Формулировка задания
Перепишите все строки списка вместе с запросами и увеличьте на 147 каждое число в координатах, приведенных в ответах.

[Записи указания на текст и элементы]
◇ ◇ ◇

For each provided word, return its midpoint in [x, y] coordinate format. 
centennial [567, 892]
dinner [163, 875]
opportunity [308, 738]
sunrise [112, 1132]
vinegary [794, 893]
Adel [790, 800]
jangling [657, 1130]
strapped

◇ ◇ ◇

Решение упражнения
For each provided word, return its midpoint in [x, y] coordinate format. 
centennial [714, 1039]
dinner [310, 1022]
opportunity [455, 885]
sunrise [259, 1279]
vinegary [941, 1040]
Adel [937, 947]
jangling [804, 1277]
strapped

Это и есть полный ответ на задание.